* Task item: Among the lines below, count those with "plate". Give only the number.

Scene images with change listings:
*** Begin section ***

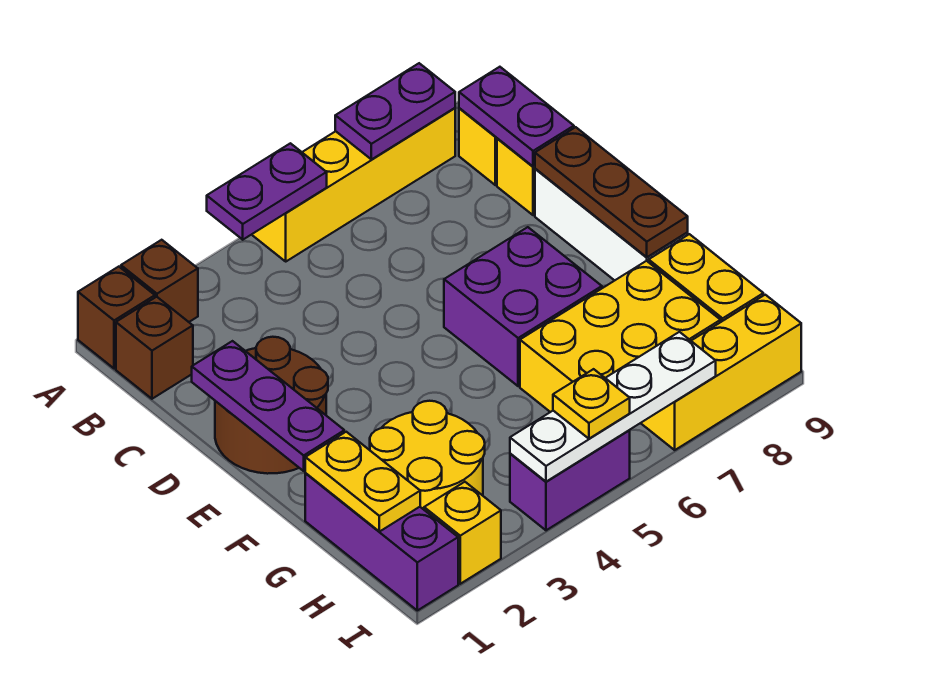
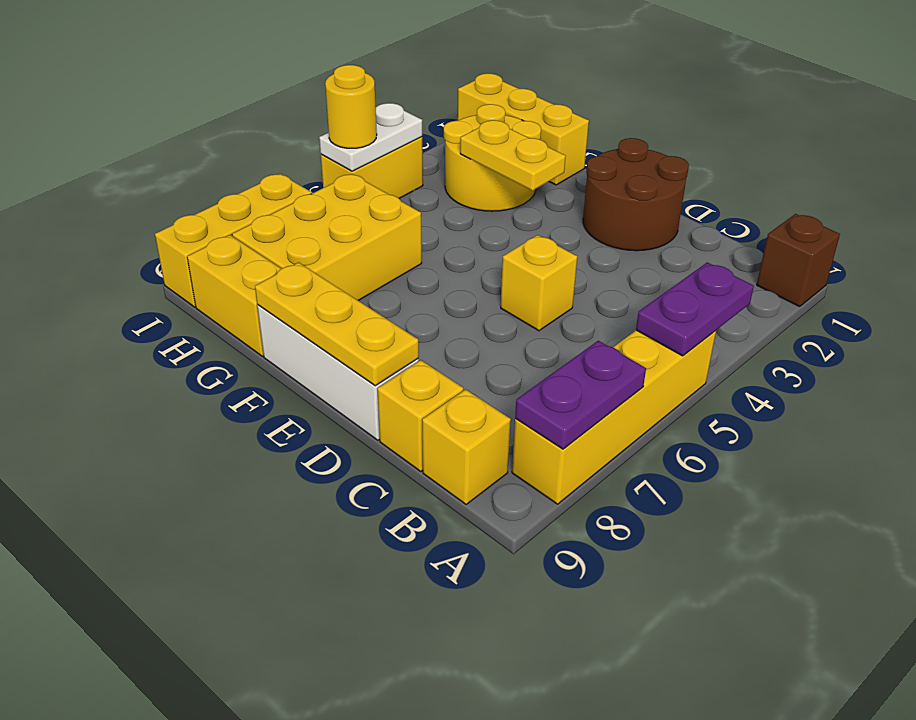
brown brick A2 level 1 -> none
brown brick B1 level 1 -> none
purple plate B9:C9 level 2 -> none
purple plate D1:F1 level 2 -> none
brown plate D9:F9 level 2 -> yellow plate D9:F9 level 2
purple brick E6:F7 level 1 -> none
purple brick G1:I1 level 1 -> yellow brick G1:I1 level 1
yellow plate G1:H1 level 2 -> yellow plate F3:G3 level 2
yellow brick I2 level 1 -> yellow brick D5 level 1
purple brick I4:I5 level 1 -> yellow brick I4:I5 level 1
white plate I4:I7 level 2 -> white plate I4:I5 level 2
yellow plate I5 level 3 -> yellow round brick I5 level 3

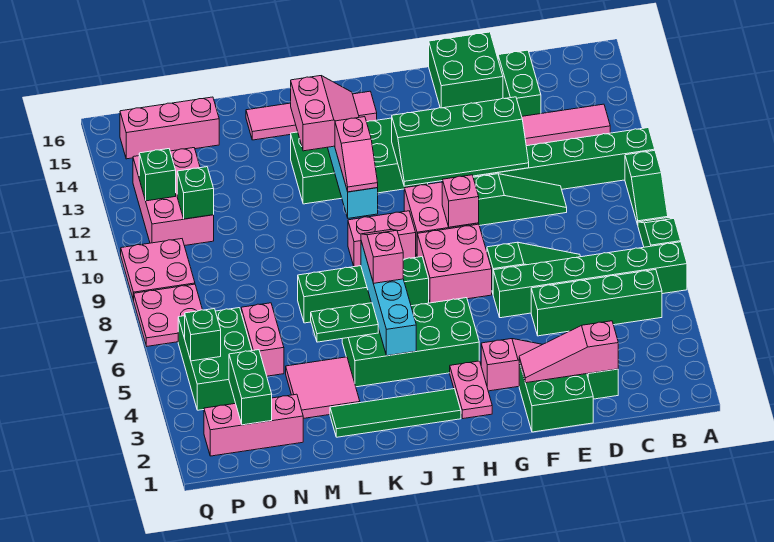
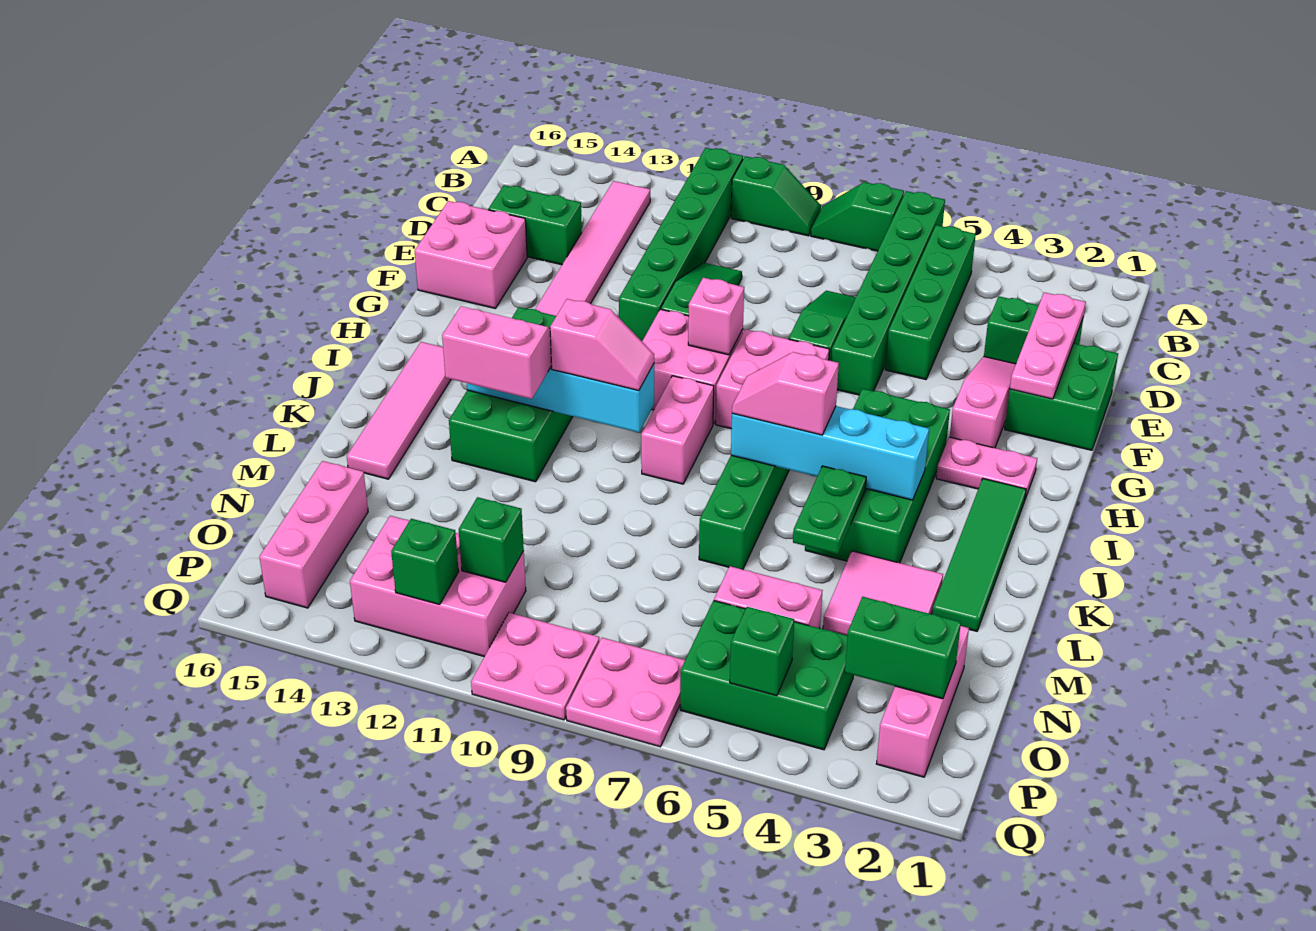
pink slope D2:F2 level 2 top D -> pink plate D2:F2 level 2
green slope E11:H12 level 2 top 12 -> none
green brick E15:F16 level 1 -> pink brick E15:F16 level 1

*** End section ***

* Task output: 7